_Data to use_:

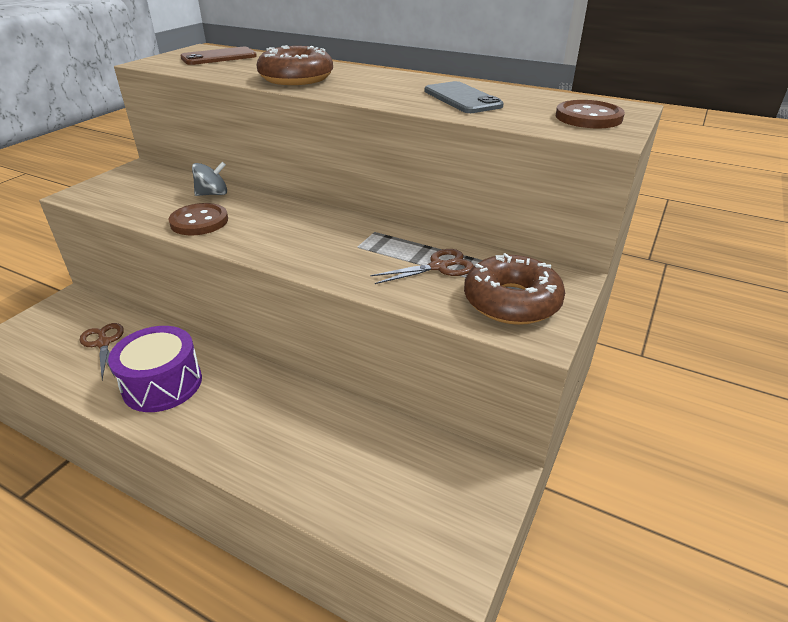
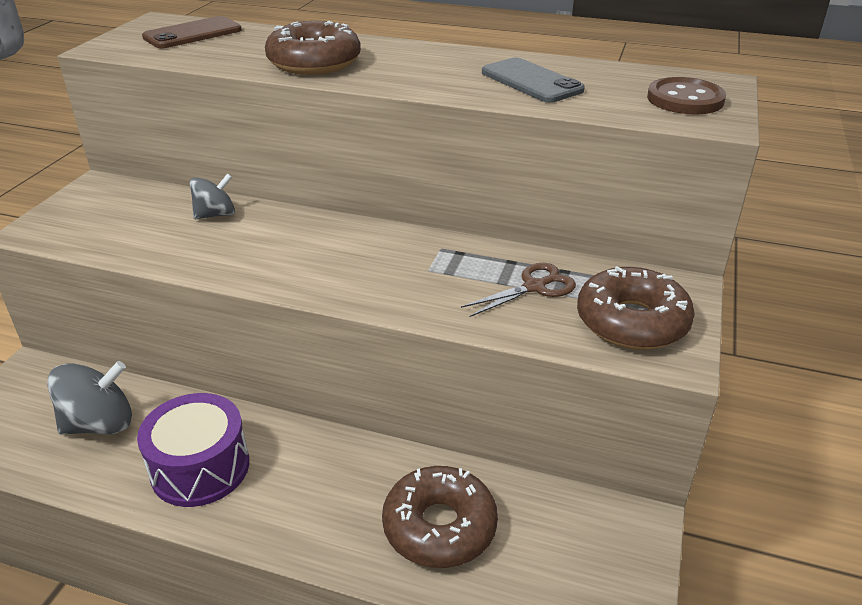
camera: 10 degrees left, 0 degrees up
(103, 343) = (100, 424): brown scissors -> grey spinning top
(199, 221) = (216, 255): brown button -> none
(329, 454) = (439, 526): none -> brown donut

---

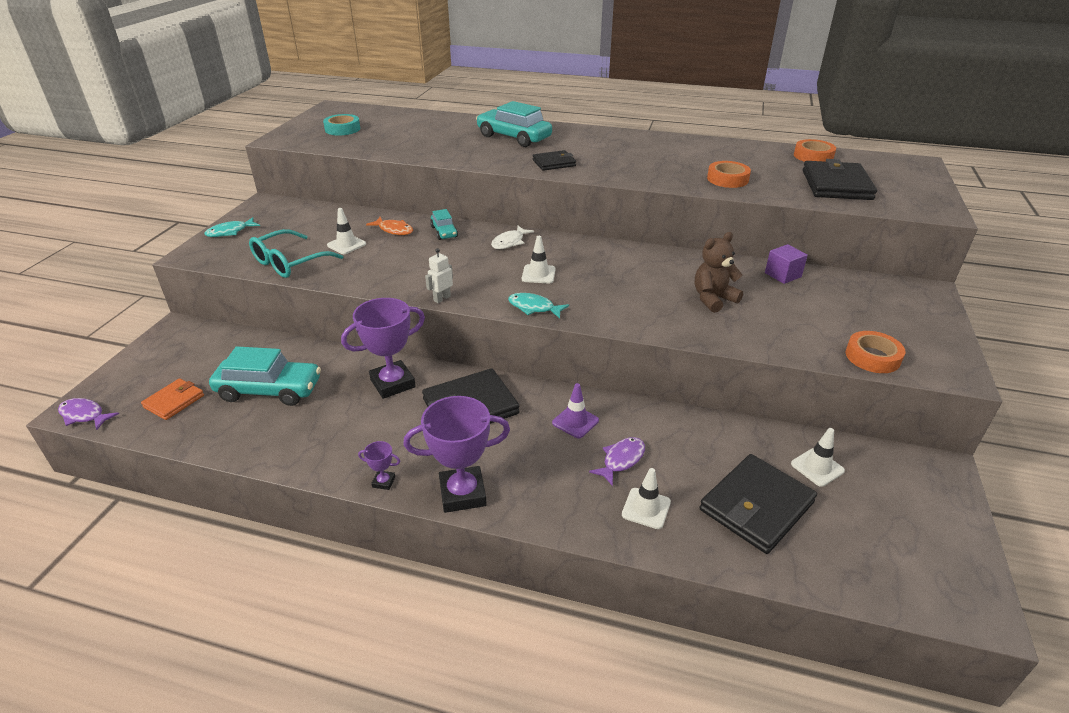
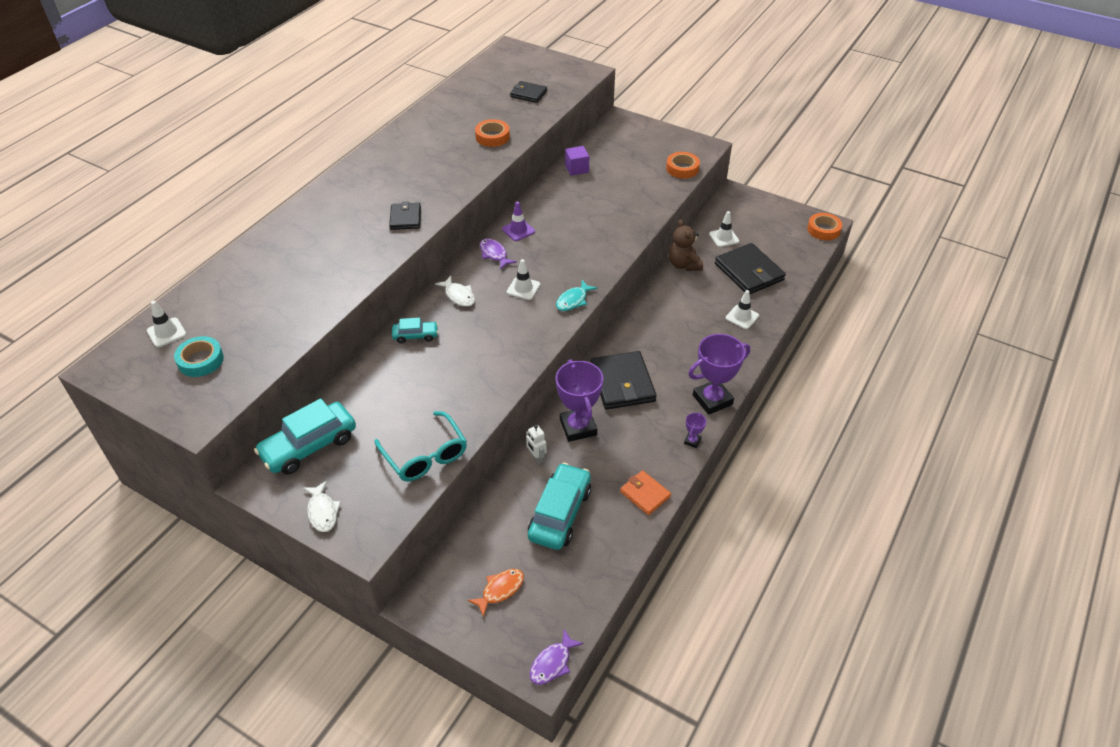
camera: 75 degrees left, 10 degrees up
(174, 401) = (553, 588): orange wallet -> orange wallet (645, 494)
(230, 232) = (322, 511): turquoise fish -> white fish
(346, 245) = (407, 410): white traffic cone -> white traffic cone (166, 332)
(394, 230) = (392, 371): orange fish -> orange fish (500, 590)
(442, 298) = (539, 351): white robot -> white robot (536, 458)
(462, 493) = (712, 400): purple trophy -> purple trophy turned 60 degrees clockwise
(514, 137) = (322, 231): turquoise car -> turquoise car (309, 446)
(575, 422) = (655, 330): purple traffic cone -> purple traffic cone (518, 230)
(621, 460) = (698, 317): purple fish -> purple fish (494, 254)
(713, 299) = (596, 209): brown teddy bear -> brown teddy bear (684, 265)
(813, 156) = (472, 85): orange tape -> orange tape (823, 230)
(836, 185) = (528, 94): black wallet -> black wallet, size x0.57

_What is expected_:
In the data above, retype exactly and only the lines between the one holding "camera: 10 degrees left, 0 degrees up" and the one holding "(329, 454) = (439, 526): none -> brown donut", inclusive.

_Response_:
camera: 10 degrees left, 0 degrees up
(103, 343) = (100, 424): brown scissors -> grey spinning top
(199, 221) = (216, 255): brown button -> none
(329, 454) = (439, 526): none -> brown donut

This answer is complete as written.